§ **What is expected**: Reply only with how many lines in these entries hold the string "image".

[Records from a dataset]
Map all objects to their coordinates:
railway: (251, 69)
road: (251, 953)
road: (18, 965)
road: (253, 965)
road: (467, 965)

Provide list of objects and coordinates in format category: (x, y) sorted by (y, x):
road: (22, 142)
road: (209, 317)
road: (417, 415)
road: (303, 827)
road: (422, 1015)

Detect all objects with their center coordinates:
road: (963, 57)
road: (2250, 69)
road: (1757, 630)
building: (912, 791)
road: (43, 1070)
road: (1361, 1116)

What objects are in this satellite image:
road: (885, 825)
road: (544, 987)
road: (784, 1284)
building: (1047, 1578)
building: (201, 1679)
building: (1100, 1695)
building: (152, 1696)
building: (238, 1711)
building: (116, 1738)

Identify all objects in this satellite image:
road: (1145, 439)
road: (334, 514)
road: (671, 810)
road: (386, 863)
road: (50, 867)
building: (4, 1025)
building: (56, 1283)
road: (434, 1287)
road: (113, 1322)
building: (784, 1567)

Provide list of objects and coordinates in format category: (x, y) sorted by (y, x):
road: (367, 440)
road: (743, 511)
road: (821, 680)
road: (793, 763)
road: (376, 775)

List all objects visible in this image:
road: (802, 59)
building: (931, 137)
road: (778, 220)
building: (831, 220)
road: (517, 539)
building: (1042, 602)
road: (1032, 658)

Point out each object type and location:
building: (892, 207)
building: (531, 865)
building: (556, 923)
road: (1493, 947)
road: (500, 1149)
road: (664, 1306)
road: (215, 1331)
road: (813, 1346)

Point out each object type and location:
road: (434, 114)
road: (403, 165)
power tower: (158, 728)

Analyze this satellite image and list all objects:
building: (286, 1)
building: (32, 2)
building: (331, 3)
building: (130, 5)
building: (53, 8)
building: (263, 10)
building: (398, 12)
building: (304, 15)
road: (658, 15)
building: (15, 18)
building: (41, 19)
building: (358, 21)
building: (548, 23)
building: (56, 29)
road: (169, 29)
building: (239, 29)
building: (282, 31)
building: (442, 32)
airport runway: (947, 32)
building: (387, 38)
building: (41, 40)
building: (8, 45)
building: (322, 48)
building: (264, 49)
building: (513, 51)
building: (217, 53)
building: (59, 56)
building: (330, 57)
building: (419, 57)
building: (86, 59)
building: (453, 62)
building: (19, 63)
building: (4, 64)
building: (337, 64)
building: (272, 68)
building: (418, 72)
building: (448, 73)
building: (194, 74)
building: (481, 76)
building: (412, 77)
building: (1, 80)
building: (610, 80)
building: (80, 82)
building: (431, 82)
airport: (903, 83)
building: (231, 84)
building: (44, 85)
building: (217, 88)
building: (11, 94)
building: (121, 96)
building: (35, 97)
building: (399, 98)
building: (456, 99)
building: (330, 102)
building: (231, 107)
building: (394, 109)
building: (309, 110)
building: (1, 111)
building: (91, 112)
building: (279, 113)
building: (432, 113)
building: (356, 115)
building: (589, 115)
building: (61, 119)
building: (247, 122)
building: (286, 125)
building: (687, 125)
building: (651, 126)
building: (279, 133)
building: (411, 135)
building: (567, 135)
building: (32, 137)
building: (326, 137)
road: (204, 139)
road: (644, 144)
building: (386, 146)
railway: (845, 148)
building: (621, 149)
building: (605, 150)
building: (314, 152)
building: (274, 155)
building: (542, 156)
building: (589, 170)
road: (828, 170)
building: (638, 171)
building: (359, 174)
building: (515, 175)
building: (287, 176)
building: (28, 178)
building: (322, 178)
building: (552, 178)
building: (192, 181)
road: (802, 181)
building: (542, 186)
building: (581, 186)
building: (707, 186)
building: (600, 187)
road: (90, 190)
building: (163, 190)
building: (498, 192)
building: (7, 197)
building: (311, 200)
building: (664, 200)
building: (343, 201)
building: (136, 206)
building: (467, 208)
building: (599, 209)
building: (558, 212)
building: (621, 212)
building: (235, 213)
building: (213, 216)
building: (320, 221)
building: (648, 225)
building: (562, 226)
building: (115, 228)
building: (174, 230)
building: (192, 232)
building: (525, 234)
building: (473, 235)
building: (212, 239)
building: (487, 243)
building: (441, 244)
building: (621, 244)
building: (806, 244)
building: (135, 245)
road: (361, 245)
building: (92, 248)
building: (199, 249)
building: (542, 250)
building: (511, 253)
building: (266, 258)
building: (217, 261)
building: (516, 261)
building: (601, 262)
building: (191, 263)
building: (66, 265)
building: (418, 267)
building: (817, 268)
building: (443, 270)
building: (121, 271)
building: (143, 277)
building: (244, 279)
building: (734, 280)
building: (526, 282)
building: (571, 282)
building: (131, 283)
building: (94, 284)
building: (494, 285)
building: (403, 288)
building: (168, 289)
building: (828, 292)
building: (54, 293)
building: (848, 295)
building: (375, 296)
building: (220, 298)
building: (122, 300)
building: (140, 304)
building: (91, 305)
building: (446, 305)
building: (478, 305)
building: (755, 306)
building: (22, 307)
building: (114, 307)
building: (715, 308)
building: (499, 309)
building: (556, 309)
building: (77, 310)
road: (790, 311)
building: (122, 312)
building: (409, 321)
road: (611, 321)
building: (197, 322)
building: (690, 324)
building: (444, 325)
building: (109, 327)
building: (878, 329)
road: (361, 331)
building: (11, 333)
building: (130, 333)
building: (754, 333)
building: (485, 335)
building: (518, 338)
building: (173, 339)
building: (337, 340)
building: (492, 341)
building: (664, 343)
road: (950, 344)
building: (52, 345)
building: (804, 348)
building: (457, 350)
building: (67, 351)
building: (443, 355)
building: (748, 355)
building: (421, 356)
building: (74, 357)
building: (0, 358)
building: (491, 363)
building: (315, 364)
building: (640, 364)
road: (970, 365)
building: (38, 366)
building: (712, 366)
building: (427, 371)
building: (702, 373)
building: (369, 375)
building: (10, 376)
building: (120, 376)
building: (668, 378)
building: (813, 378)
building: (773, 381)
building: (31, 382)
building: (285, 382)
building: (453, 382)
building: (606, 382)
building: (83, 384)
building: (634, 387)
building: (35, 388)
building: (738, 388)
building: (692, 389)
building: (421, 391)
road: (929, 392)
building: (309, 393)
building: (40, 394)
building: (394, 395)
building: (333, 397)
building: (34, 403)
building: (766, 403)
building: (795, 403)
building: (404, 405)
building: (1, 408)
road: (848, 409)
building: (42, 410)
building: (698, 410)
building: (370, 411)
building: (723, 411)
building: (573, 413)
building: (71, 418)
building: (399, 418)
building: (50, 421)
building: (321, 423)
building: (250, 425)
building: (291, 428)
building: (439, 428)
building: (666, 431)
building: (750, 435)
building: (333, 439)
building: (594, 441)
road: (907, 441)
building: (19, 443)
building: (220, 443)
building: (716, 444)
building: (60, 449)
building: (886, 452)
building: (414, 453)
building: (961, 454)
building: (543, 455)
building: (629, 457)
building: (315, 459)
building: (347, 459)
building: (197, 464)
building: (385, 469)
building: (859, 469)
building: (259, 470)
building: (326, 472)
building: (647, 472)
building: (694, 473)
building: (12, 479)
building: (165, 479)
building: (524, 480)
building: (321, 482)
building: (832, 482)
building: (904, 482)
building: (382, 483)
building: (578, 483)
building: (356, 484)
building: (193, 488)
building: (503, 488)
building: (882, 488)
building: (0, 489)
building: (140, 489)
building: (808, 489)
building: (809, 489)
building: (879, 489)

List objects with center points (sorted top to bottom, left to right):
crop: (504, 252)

§ **Response area**: 4